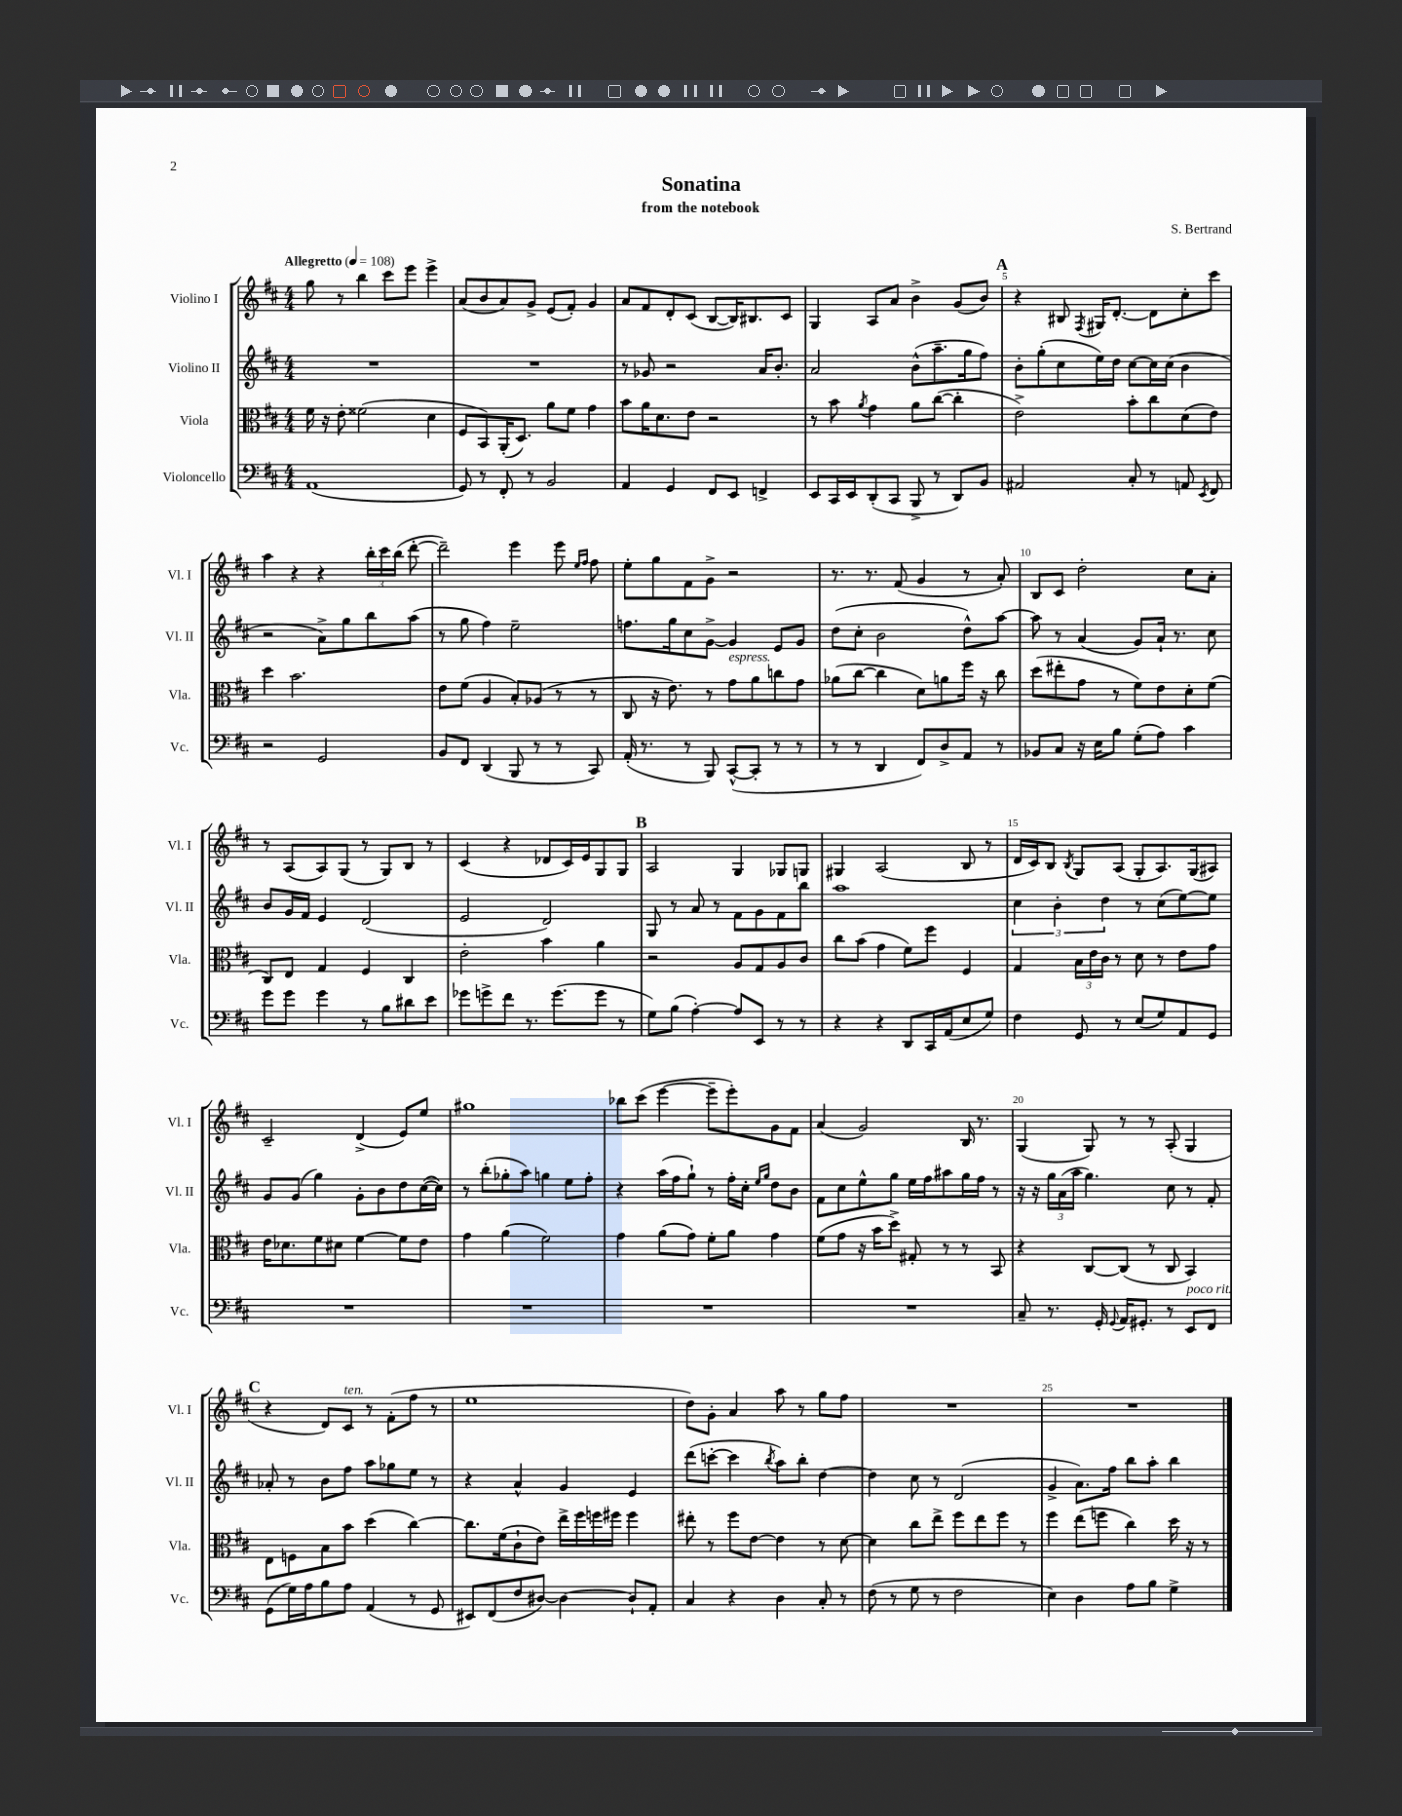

**kern	**kern	**kern	**kern
*part4	*part3	*part2	*part1
*staff4	*staff3	*staff2	*staff1
*I"Violoncello	*I"Viola	*I"Violino II	*I"Violino I
*I'Vc.	*I'Vla.	*I'Vl. II	*I'Vl. I
*clefF4	*clefC3	*clefG2	*clefG2
*k[f#c#]	*k[f#c#]	*k[f#c#]	*k[f#c#]
*M4/4	*M4/4	*M4/4	*M4/4
*MM108	*MM108	*MM108	*MM108
=1	=1	=1	=1
!	!	!	!LO:TX:a:B:t=Allegretto
(1AA	16f#\	1r	8gg\
.	16r	.	.
.	8e'\	.	8r
.	(2f##X\	.	4bb\
.	.	.	8ccc#\L
.	.	.	8eee\J
.	4d\	.	4eee^\
=2	=2	=2	=2
8GG/)	8F#/L	1r	(8a/L
8r	8BB/)	.	8b/
8FF#'/	(16AA'/K	.	8a/)
.	8.D/J)	.	.
8r	.	.	8g^/J
2BB/	8a\L	.	(8e/L
.	8f#\J	.	8f#'/J)
.	4g\	.	4g/
=3	=3	=3	=3
4AA/	8b\L	8r	8a/L
.	16a\K	8g-X/	8f#/
.	8.d\	.	.
4GG/	.	2r	8d'/
.	8e\J	.	(8c#/J
8FF#/L	2r	.	[8B/L
8EE/J	.	.	16B/K])
.	.	.	8.B#X/
4FFn^/	.	16a/KL	.
.	.	8.b'/J	.
.	.	.	8c#/J
=4	=4	=4	=4
8EE/L	8r	2a/	4G/
16CC#/L	8b\	.	.
16EE/J	.	.	.
.	8qa/	.	.
(8DD'/	4g\	.	8A/L
8CC#/J	.	.	8a/J
8BBB^/	8a\L	(8b^^\L	4b^\
8r	([8cc#\J	8.aa~\	.
8DD/L)	4cc#'\]	.	(8g/L
.	.	16gg\k	.
8BB/J	.	8ff#\J)	8b/J)
!!LO:REH:place=s1:t=A
=5	=5	=5	=5
2AA#X/	2e^\)	8b'\L	4r
.	.	(8gg'\	.
.	.	8cc#\	8B#X/
.	.	.	8qF#/
.	.	16ee\L)	16G#X/KL
.	.	16dd\JJ	[8.d'/J
8C#'/	8b'\L	[8cc#\L	.
8r	8cc#\	16cc#\L]	8d\L]
.	.	(16cc#\JJ	.
8AAn/	(8d\	4b\	8cc#'\
8qEE/	.	.	.
8FF#/	8e\J)	.	8ccc#\J
!!LO:LB:g=z
=6	=6	=6	=6
2r	4dd\	2r	4aa\
.	2.b\	.	4r
2GG/	.	8a^\L)	4r
.	.	8gg\	.
.	.	8bb\	24bb'\LL
.	.	.	24ccc#\
.	.	.	(24bb\JJ
.	.	(8aa\J	[8ddd'\
=7	=7	=7	=7
8BB/L	8e\L	8r	2ddd~\])
8FF#/J	(8f#\J	8gg\	.
(4DD/	4A/	4ff#\)	.
8BBB/	8B'/L)	2ee~\	4eee\
8r	(8A-X/J	.	.
8r	8r	.	8eee\
.	.	.	16qqee/LL
.	.	.	16qqff#/JJ
8CC#/)	8r	.	8ff#\
=8	=8	=8	=8
(16AA'/	8C#/	8.ffn\L	8ee'\L
8.r	.	.	.
.	16r	.	8gg\
.	8.e\)	16gg\k	.
8r	.	8cc#\	8f#\
8BBB/)	8r	[8g^\J	8g^\J
!	!LO:TX:a:i:t=espress.	!	!
([8CC#^^/L	8g\L	4g/]	2r
8CC#'/J]	8a\	.	.
8r	8ccn\	8e/L	.
8r	8g\J	8g/J	.
=9	=9	=9	=9
8r	(8a-X\L	(8dd\L	8.r
8r	[8cc#\J	8cc#'\J	.
.	.	.	8.r
4DD/	4cc#\]	2b\	.
.	.	.	(8f#/
8FF#/L)	8d\L)	.	4g/
8D^/	8an\	.	.
8AA/J	16ff#\Jk	8dd^^\L)	8r
.	16r	.	.
8r	8cc#\	[8aa\J	8a'/)
=10	=10	=10	=10
8BB-X/L	(8dd\L	8aa\]	8B/L
8C#/J	8ee#X'\	8r	8c#/J
16r	8g\J	(4a/	2dd'\
16E\KL	.	.	.
8B\J	8r	.	.
(8G'\L	8f#\L)	8g/L)	.
8A\J)	8e\	16a`/Jk	.
.	.	8.r	.
4c#\	8d'\	.	8cc#\L
.	(8f#\J	8cc#\	8a'\J
!!LO:LB:g=z
=11	=11	=11	=11
8g\L	8C#/L)	8b/L	8r
8g\J	8E/J	16g/L	(8A/L
.	.	16f#/JJ	.
4g\	4G/	4e/	8A/)
.	.	.	(8G/J
8r	4F#/	(2d/	8r
8B\L	.	.	8G/L)
8d#X\	4C#/	.	8B/J
8e\J	.	.	8r
=12	=12	=12	=12
8g-X\L	2e'\	2e/	(4c#/
8gn^\	.	.	.
8f#\J	.	.	4r
8.r	.	.	.
.	4b\	2d/)	8d-X/L
(8.g\L	.	.	.
.	.	.	16c#/L)
.	.	.	16e/J
8g\J	4a\	.	8G/
8r	.	.	8G/J
!!LO:REH:place=s1:t=B
=13	=13	=13	=13
8G\L)	2r	8G/	2A/
(8B\J	.	8r	.
[4A'\)	.	8a/	.
.	.	8r	.
8A/L]	8A/L	8f#\L	4G/
8EE/J	8G/	8g\	.
8r	8A/	8f#\	8G-X/L
8r	8c#/J	8bb\J	8Gn/J
=14	=14	=14	=14
4r	8cc#\L	1aa	4G#X/
.	(8b\J	.	.
4r	4g\	.	(2A/
8DD/L	8f#\L)	.	.
16CC#/L	8ff#\J	.	.
(16AA/J	.	.	.
8E/	4F#/	.	8B/
8G/J)	.	.	8r
=15	=15	=15	=15
4F#\	4G/	6cc#\	16d/LL
.	.	.	16c#/J)
.	.	.	8B/J
.	.	6b'\	.
.	.	.	8qB/
8GG/	24B\LL	.	8G/L
.	24e\	.	.
.	24c#\JJ	6dd\	.
8r	8r	.	(8A/J
(8E/L	8d\	8r	8G'/L
8G/)	8r	(8cc#\L	8.A/)
8AA/	8e\L	[8ee\)	.
.	.	.	(16G/k
8GG/J	8g\J	8ee\J]	8A#X/J)
!!LO:LB:g=z
=16	=16	=16	=16
1r	16e\KL	8g/L	2c#~/
.	8.d-X\	.	.
.	.	(8g/J	.
.	8f#\	4gg\)	.
.	8d#X\J	.	.
.	[4f#\	8g'\L	(4d^/
.	.	8b\	.
.	8f#\L]	8dd\	8e/L)
.	8e\J	([16cc#\L	8ee/J
.	.	16cc#\JJ])	.
=17	=17	=17	=17
1r	4g\	8r	1gg#X
.	.	(8bb'\L	.
.	(4a\	8gg-X'\	.
.	.	8aa\J)	.
.	2f#\)	4ggn\	.
.	.	8ee\L	.
.	.	8ff#'\J	.
=18	=18	=18	=18
1r	4g\	4r	8bb-X\L
.	.	.	(8ccc#\J
.	(8a\L	(16aa\LL	[4eee\
.	.	16ff#\J	.
.	8g\J)	8gg`\J)	.
.	8f#'\L	8r	8eee~\L]
.	8a\J	16ff#'\LL	8eee'\)
.	.	16cc#'\JJ	.
.	.	16qqee/LL	.
.	.	16qqgg/JJ	.
.	4g\	8dd\L	8g\
.	.	8b\J	8f#\J
=19	=19	=19	=19
1r	(8f#\L	8f#\L	(4a/
.	8g\J	8cc#\	.
.	16r	8ee^^\	2g/)
.	16b\KL	.	.
.	8dd^\J)	8gg\J	.
.	8G#X'/	16ee\LL	.
.	.	16ff#\J	.
.	8r	8aa#X\	.
.	8r	16gg\L	16B/
.	.	16ff#\JJ	8.r
.	8BB/	8r	.
=20	=20	=20	=20
8C#~/	4r	16r	(4G/
.	.	16r	.
8.r	.	24gg\LL	.
.	.	(24a\	.
.	.	24aa\JJ	.
.	[8C#/L	4.gg\)	8G/)
16GG'/	.	.	.
8qqGG/	.	.	.
16AA/KL	(8C#/J]	.	8r
8.GG#X'/J	.	.	.
.	8r	.	8r
8r	8C#/	8cc#\	(8A'/
!LO:TX:a:i:t=poco rit.	!	!	!
8EE/L	4BB/)	8r	4G/
8FF#/J	.	8f#'/	.
!!LO:LB:g=z
!!LO:REH:place=s1:t=C
=21	=21	=21	=21
(8GG\L	8E\L	8a-X'/	4r
16G\L)	8Fn\	8r	.
16A\J	.	.	.
8B\	8B\	8b\L	8d/L)
!	!	!	!LO:TX:a:i:t=ten.
8A\J	8b\J	8ff#\J	8c#/J
(4AA/	(4dd\	8aa\L	8r
.	.	8gg-X\	(8f#'\L
8r	[4cc#\)	8ee\J	8ff#\J
8GG/	.	8r	8r
=22	=22	=22	=22
8EE#X/L)	8.cc#\L]	4r	1ee
(8FF#/	.	.	.
.	(16f#\k	.	.
8F#/	8c#`\	4a^^/	.
[8D#X/J)	8e\J)	.	.
4D#\_	16ee^\LL	4g/	.
.	16ff#\	.	.
.	16ffn\	.	.
.	16ff#X\JJ	.	.
8D#`/L]	4ff#\	4e/	.
8AA'/J	.	.	.
=23	=23	=23	=23
4C#/	8ee#X'\	(8ddd\L	8dd\L)
.	8r	[8cccn'\J	8g'\J
4r	8ff#\L	4ccc\]	4a/
.	[8e\J	.	.
.	.	8qbb/	.
4D\	4e\]	8aa\L)	8aa\
.	.	8bb'\J	8r
8C#'/	8r	[4dd\	8gg\L
8r	[8d\	.	8ff#\J
=24	=24	=24	=24
(8F#\	4d\]	4dd\]	1r
8r	.	.	.
8G\	8cc#\L	8cc#\	.
8r	8ee^\J	8r	.
2F#\	8ff#\L	(2d/	.
.	8ee\	.	.
.	8ff#\J	.	.
.	8r	.	.
=25	=25	=25	=25
4E\)	4ff#\	4g^/	1r
4D\	(8ee\L	8.a\L)	.
.	8ffn\J	.	.
.	.	16ff#\Jk	.
8A\L	4cc#\)	8bb\L	.
8B\J	.	8aa'\J	.
4G^\	16dd\	4bb\	.
.	16r	.	.
.	8r	.	.
==	==	==	==
*-	*-	*-	*-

→ **AUFGABE**: Zähle, in wie vielen Zeilen oben die Zeichenfolge „place“ vorkommt, und gib nur diese Zahl an.

→ **ERWARTETE ANTWORT**: 3